PROVIDED DATA:
..........
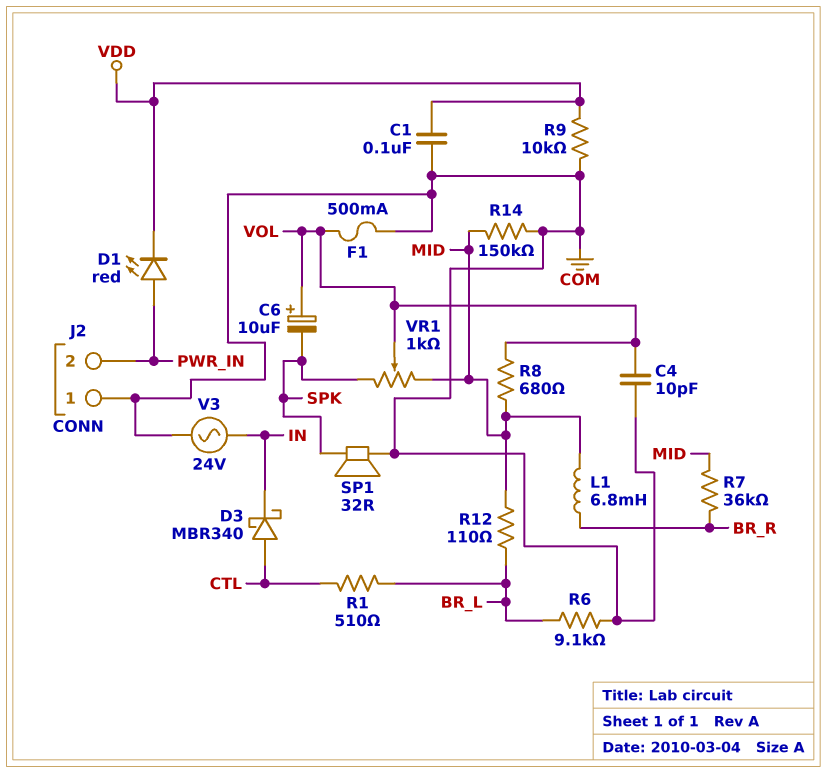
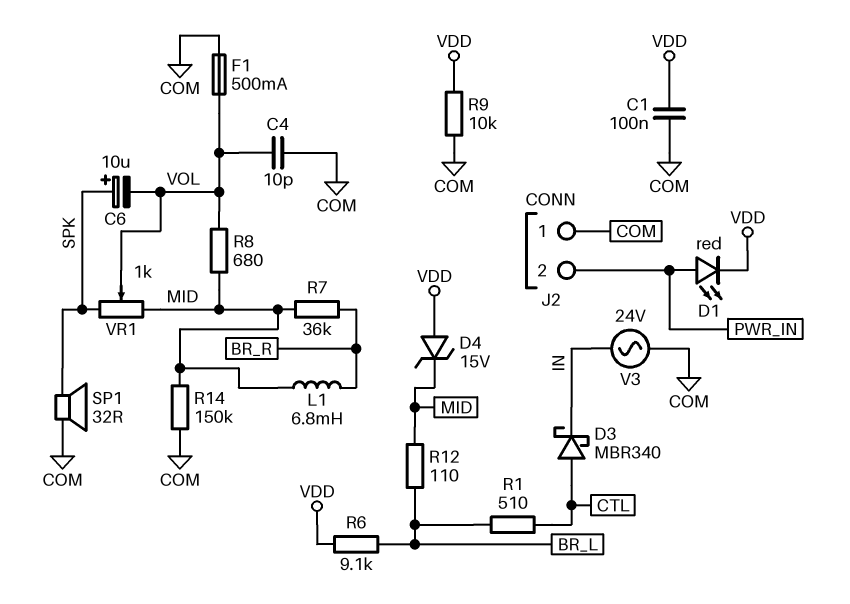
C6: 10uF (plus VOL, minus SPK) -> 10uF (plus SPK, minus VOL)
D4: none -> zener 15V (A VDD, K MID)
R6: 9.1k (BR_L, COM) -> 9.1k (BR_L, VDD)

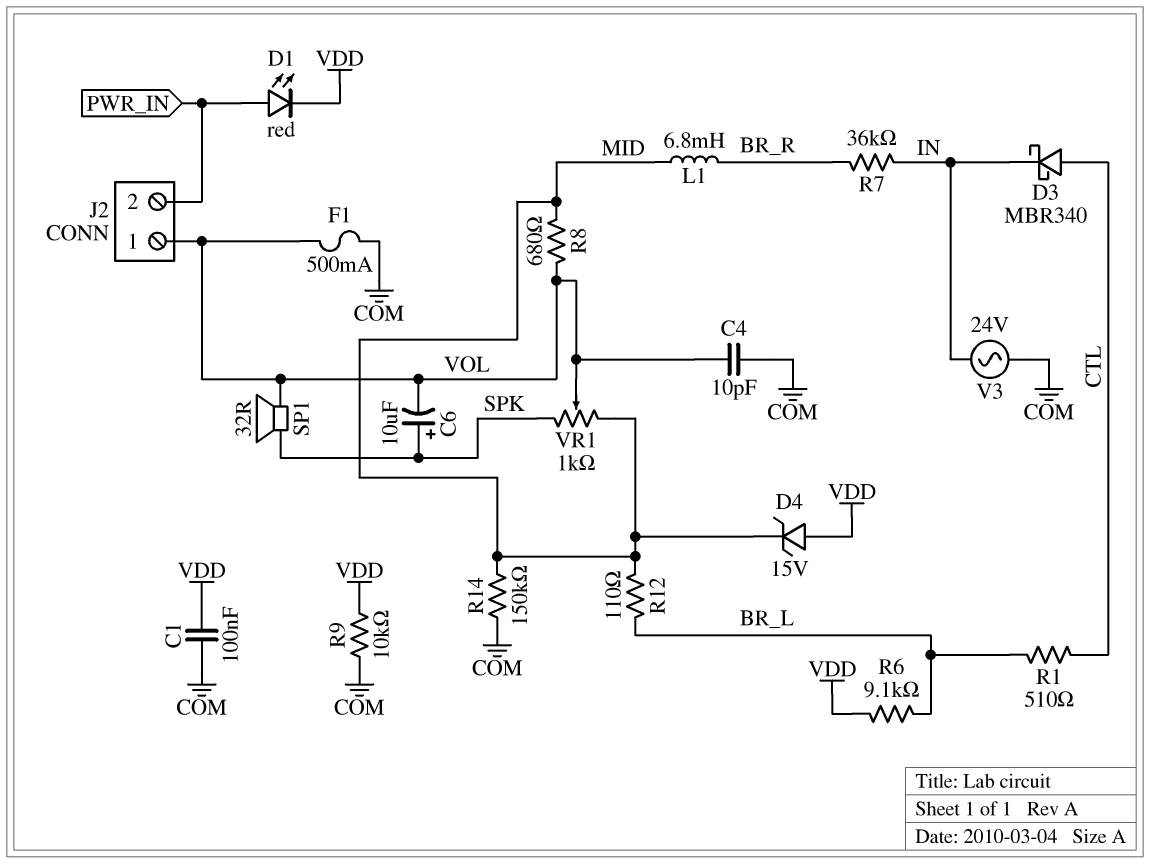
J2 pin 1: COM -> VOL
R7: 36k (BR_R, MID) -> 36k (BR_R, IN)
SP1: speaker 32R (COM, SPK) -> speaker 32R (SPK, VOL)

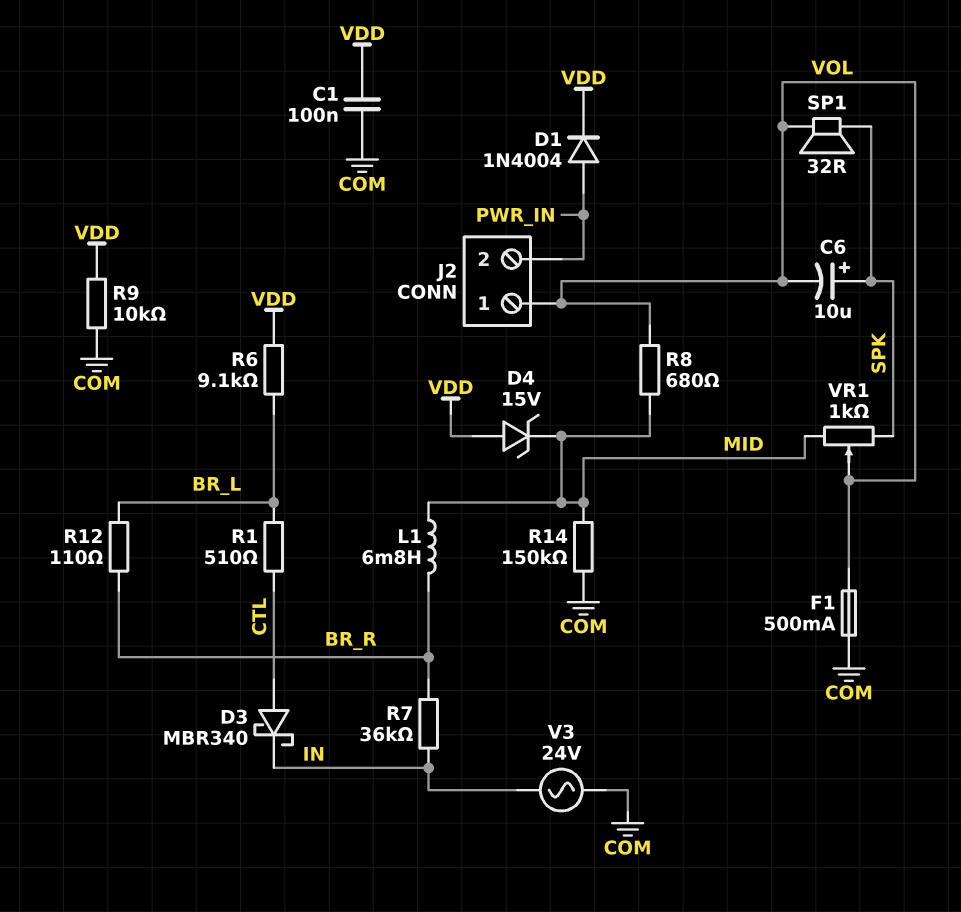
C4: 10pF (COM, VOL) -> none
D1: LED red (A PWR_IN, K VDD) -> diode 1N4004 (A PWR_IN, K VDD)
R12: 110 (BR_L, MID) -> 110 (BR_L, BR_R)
..........
TO DO:
The range to set down runs from the line containing "R6: 9.1k (BR_L, COM) -> 9.1k (BR_L, VDD)" through the final line of the data, both ends included; give it exactly and drop the pictures.

EXERCISE OUTPUT:
R6: 9.1k (BR_L, COM) -> 9.1k (BR_L, VDD)

J2 pin 1: COM -> VOL
R7: 36k (BR_R, MID) -> 36k (BR_R, IN)
SP1: speaker 32R (COM, SPK) -> speaker 32R (SPK, VOL)

C4: 10pF (COM, VOL) -> none
D1: LED red (A PWR_IN, K VDD) -> diode 1N4004 (A PWR_IN, K VDD)
R12: 110 (BR_L, MID) -> 110 (BR_L, BR_R)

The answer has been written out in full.